Material for this exercise:
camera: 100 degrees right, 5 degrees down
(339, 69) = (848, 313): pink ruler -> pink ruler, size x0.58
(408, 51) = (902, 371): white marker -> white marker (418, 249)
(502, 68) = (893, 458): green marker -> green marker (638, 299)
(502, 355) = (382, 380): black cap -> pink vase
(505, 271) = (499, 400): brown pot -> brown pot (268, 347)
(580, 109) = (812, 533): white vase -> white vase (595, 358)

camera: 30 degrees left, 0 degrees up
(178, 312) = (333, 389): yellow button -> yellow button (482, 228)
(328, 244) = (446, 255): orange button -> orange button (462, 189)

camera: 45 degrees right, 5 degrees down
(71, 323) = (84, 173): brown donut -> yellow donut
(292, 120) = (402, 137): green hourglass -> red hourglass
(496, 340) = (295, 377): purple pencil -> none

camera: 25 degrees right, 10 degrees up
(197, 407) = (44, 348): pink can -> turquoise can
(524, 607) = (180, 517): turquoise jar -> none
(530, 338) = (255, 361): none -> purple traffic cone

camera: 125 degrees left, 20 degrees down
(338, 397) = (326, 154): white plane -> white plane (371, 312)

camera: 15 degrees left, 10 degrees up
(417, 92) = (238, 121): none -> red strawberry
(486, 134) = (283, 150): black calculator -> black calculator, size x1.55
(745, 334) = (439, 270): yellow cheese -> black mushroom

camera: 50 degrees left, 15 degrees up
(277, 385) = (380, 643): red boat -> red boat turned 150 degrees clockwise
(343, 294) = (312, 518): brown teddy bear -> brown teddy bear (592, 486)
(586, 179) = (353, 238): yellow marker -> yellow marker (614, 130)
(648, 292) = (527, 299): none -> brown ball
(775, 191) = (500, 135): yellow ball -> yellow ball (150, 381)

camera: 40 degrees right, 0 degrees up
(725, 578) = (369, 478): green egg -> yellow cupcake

Task item:
Please return the whole listing, line for line, exactly.

Answer for the task:
camera: 100 degrees right, 5 degrees down
(339, 69) = (848, 313): pink ruler -> pink ruler, size x0.58
(408, 51) = (902, 371): white marker -> white marker (418, 249)
(502, 68) = (893, 458): green marker -> green marker (638, 299)
(502, 355) = (382, 380): black cap -> pink vase
(505, 271) = (499, 400): brown pot -> brown pot (268, 347)
(580, 109) = (812, 533): white vase -> white vase (595, 358)

camera: 30 degrees left, 0 degrees up
(178, 312) = (333, 389): yellow button -> yellow button (482, 228)
(328, 244) = (446, 255): orange button -> orange button (462, 189)

camera: 45 degrees right, 5 degrees down
(71, 323) = (84, 173): brown donut -> yellow donut
(292, 120) = (402, 137): green hourglass -> red hourglass
(496, 340) = (295, 377): purple pencil -> none

camera: 25 degrees right, 10 degrees up
(197, 407) = (44, 348): pink can -> turquoise can
(524, 607) = (180, 517): turquoise jar -> none
(530, 338) = (255, 361): none -> purple traffic cone

camera: 125 degrees left, 20 degrees down
(338, 397) = (326, 154): white plane -> white plane (371, 312)

camera: 15 degrees left, 10 degrees up
(417, 92) = (238, 121): none -> red strawberry
(486, 134) = (283, 150): black calculator -> black calculator, size x1.55
(745, 334) = (439, 270): yellow cheese -> black mushroom

camera: 50 degrees left, 15 degrees up
(277, 385) = (380, 643): red boat -> red boat turned 150 degrees clockwise
(343, 294) = (312, 518): brown teddy bear -> brown teddy bear (592, 486)
(586, 179) = (353, 238): yellow marker -> yellow marker (614, 130)
(648, 292) = (527, 299): none -> brown ball
(775, 191) = (500, 135): yellow ball -> yellow ball (150, 381)

camera: 40 degrees right, 0 degrees up
(725, 578) = (369, 478): green egg -> yellow cupcake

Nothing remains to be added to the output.